== Material provided ==
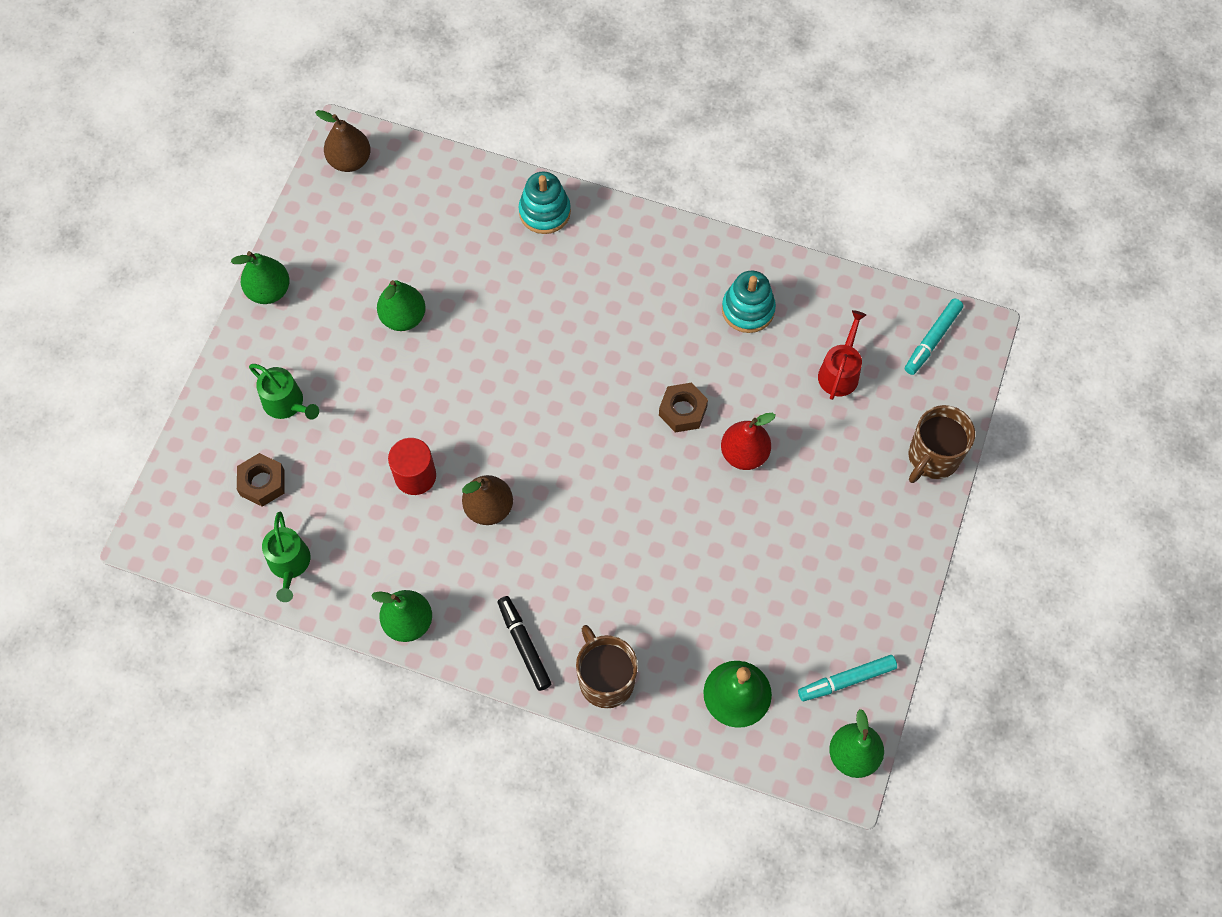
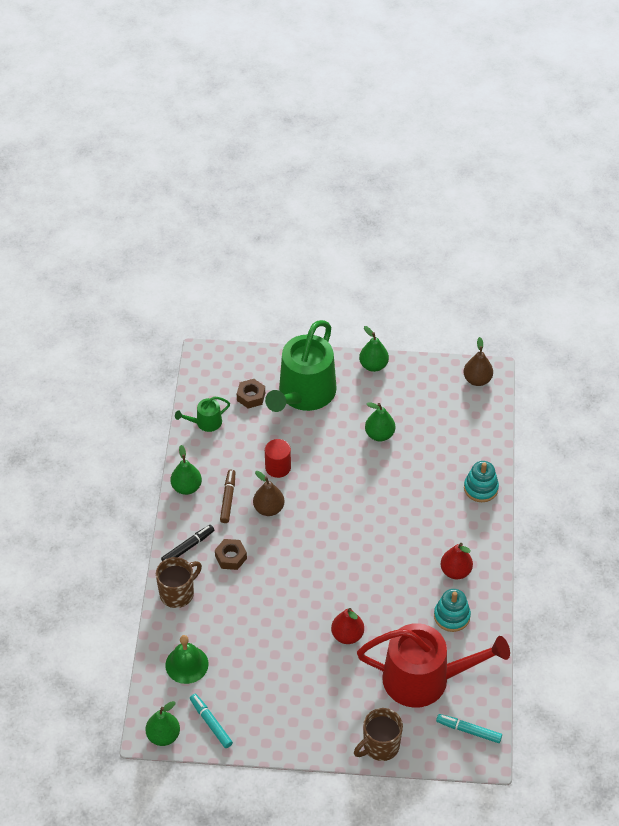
camera: 75 degrees right, 15 degrees down
green watering can [249,364,319,420] -> green watering can [265,320,337,412], size x2.29
brown nut [659,383,708,433] -> brown nut moved to [215,539,247,570]
red watering can [818,310,866,400] -> red watering can [357,623,510,708], size x2.29
brown mug [908,405,975,483] -> brown mug turned 60 degrees counterclockwise [354,708,403,761]
none -> brown marker [220,469,236,523]
none -> red pear [441,543,473,579]

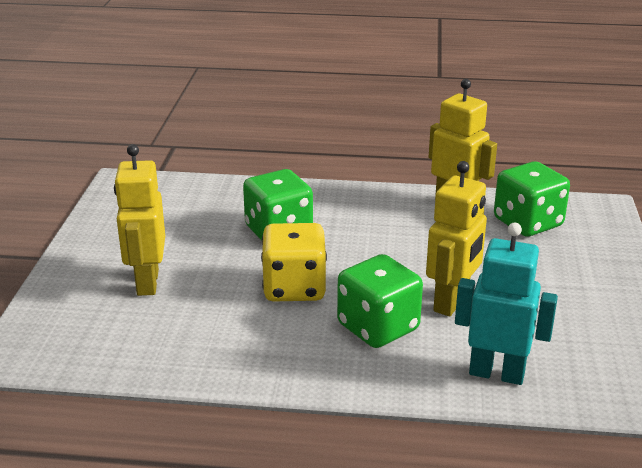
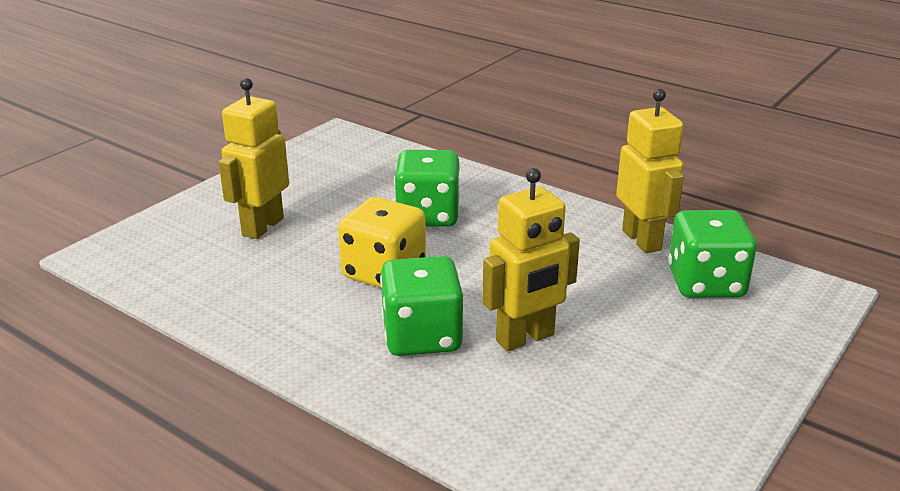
camera: 30 degrees right, 0 degrees up
turquoise robot [455,223,558,385] -> none

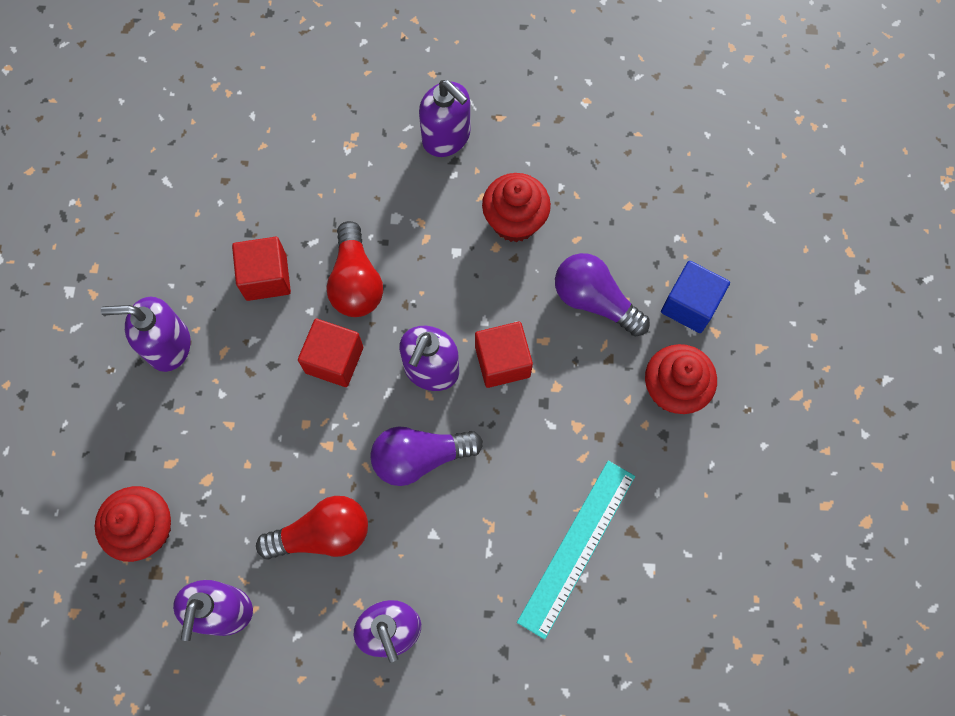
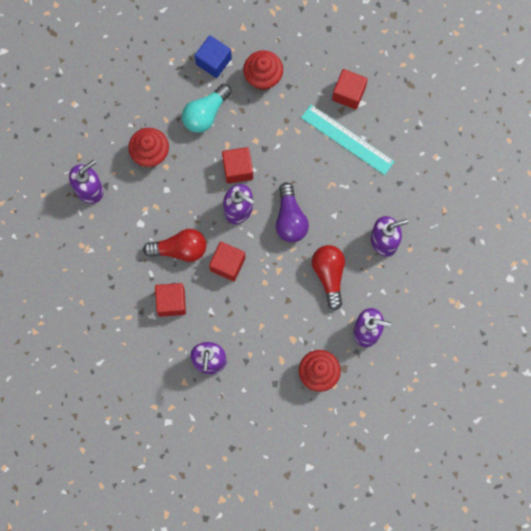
camera: 85 degrees left, 5 degrees up
purple light bulb [555,253,650,337] -> turquoise light bulb [182,84,232,133]
none -> red cube [332,69,368,110]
===
**Assigned task:** Exact reproduction is required for the lines from the one containing "none -> red pear [441,543,473,579]" through the end of the material, and for those lines only, without pictures.

**Completed task:**
none -> red pear [441,543,473,579]

camera: 30 degrees right, 0 degrees up
turquoise robot [455,223,558,385] -> none

camera: 85 degrees left, 5 degrees up
purple light bulb [555,253,650,337] -> turquoise light bulb [182,84,232,133]
none -> red cube [332,69,368,110]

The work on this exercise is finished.